= What you will do =
Restate the following entries exactly. Keep the pictures out.

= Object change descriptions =
────────────────────

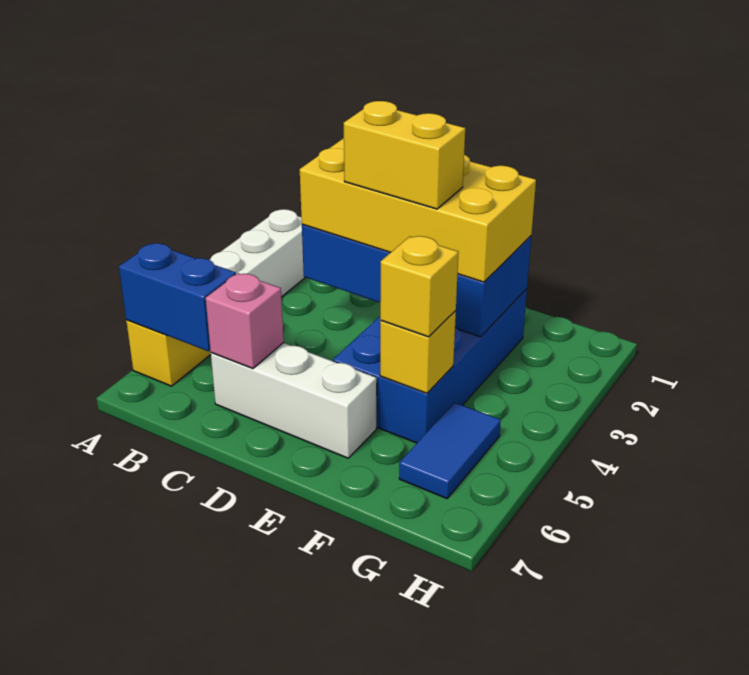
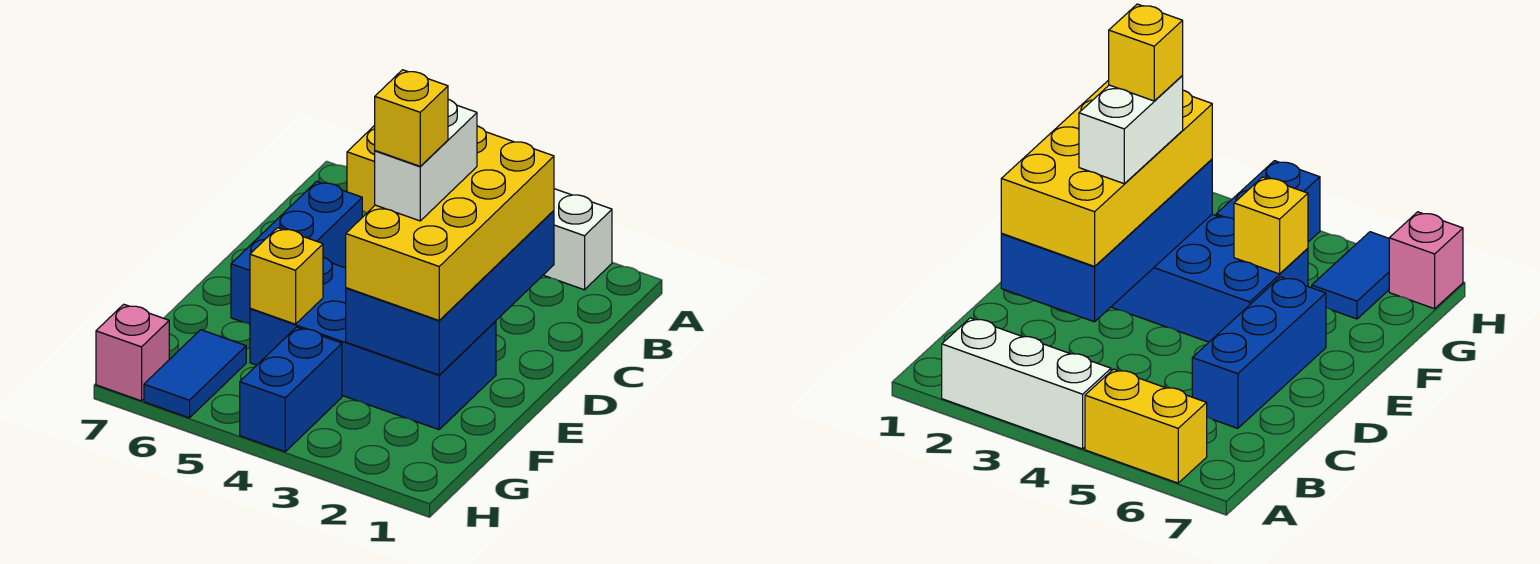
blue brick A6:B6 level 2 -> blue brick G4:H4 level 1
white brick C6:E6 level 1 -> blue brick C6:E6 level 1
pink brick C6 level 2 -> pink brick H7 level 1
yellow brick D3:E3 level 4 -> white brick D3:E3 level 4
yellow brick F5 level 3 -> yellow brick E3 level 5
blue tile G5:G6 level 1 -> blue tile G6:H6 level 1

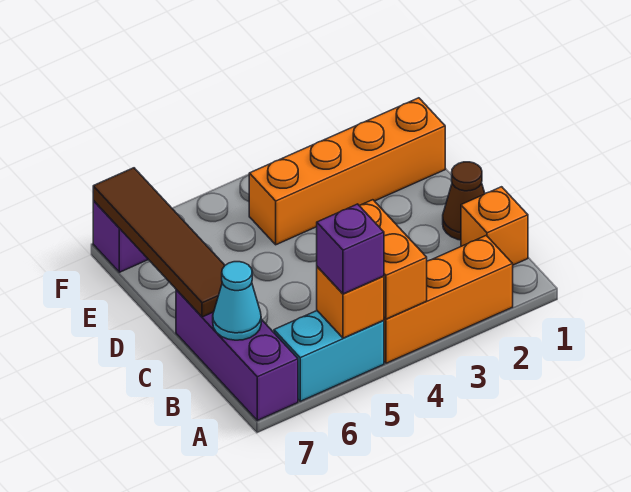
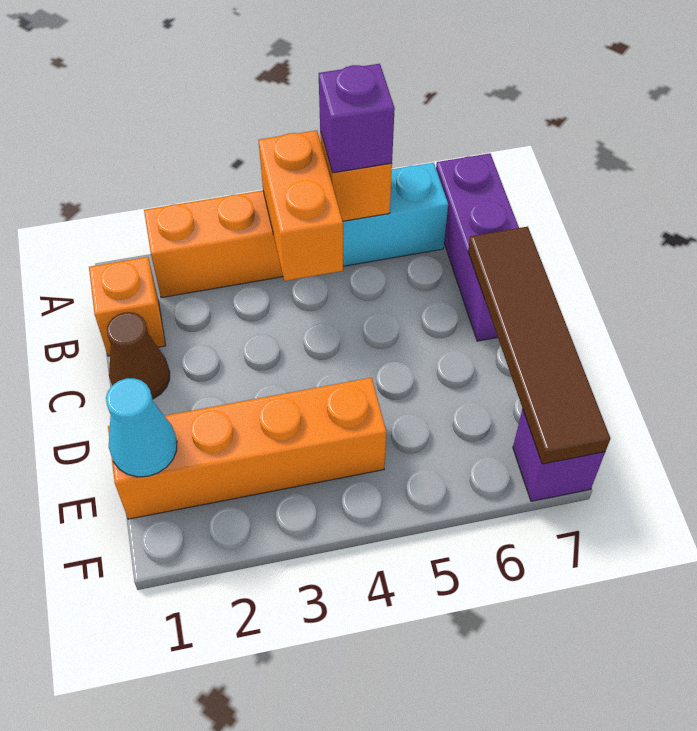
cyan cone B7 level 2 -> cyan cone E1 level 2

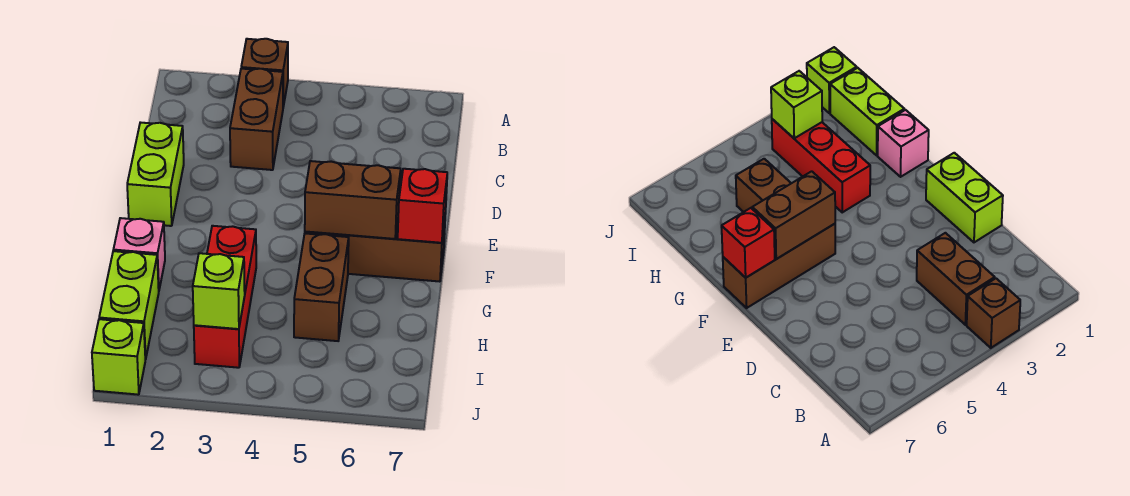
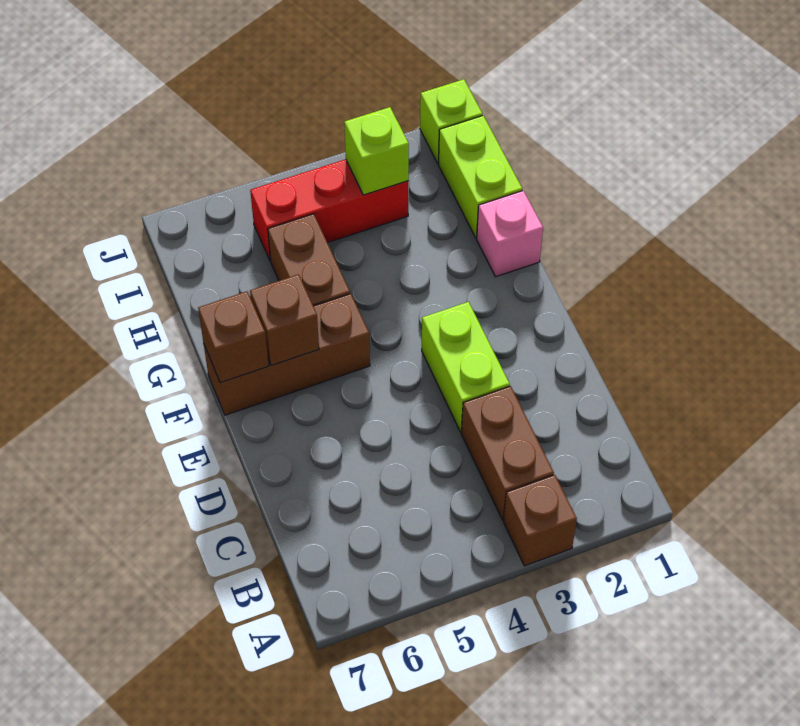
lime brick D1:E1 level 1 -> lime brick D3:E3 level 1
brown brick F5:F6 level 2 -> brown brick F6 level 2
red brick F7 level 2 -> brown brick F7 level 2
red brick G3:I3 level 1 -> red brick I3:I5 level 1

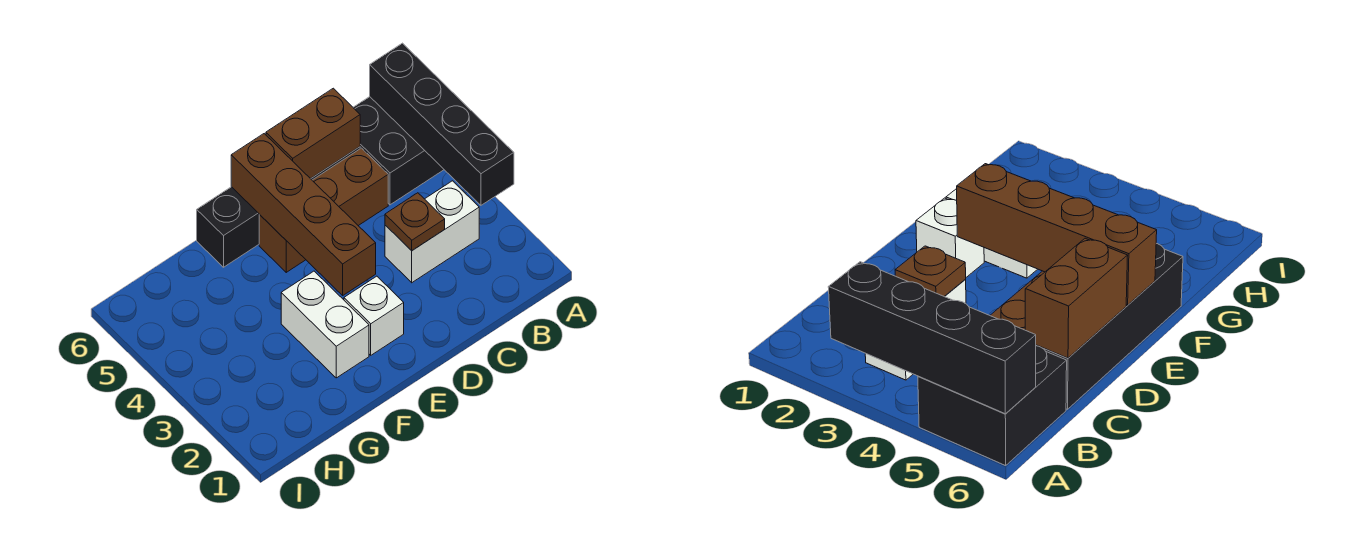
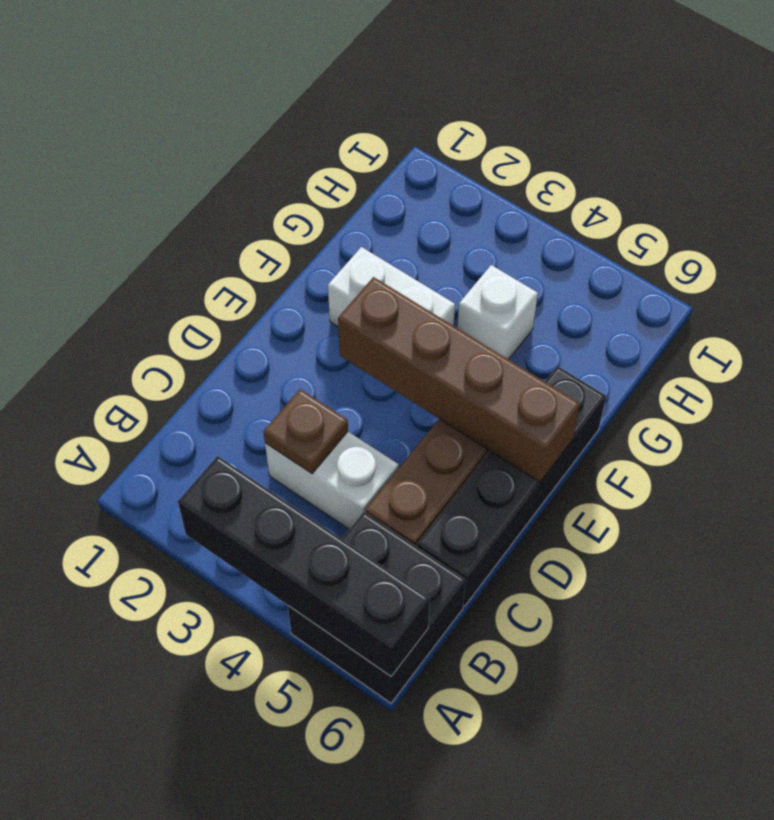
white brick B3:C3 level 1 -> white brick C3:C4 level 1
brown brick C6:D6 level 2 -> none
white brick E2 level 1 -> white brick G4 level 1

────────────────────

= Output for this task =
blue brick A6:B6 level 2 -> blue brick G4:H4 level 1
white brick C6:E6 level 1 -> blue brick C6:E6 level 1
pink brick C6 level 2 -> pink brick H7 level 1
yellow brick D3:E3 level 4 -> white brick D3:E3 level 4
yellow brick F5 level 3 -> yellow brick E3 level 5
blue tile G5:G6 level 1 -> blue tile G6:H6 level 1

cyan cone B7 level 2 -> cyan cone E1 level 2

lime brick D1:E1 level 1 -> lime brick D3:E3 level 1
brown brick F5:F6 level 2 -> brown brick F6 level 2
red brick F7 level 2 -> brown brick F7 level 2
red brick G3:I3 level 1 -> red brick I3:I5 level 1

white brick B3:C3 level 1 -> white brick C3:C4 level 1
brown brick C6:D6 level 2 -> none
white brick E2 level 1 -> white brick G4 level 1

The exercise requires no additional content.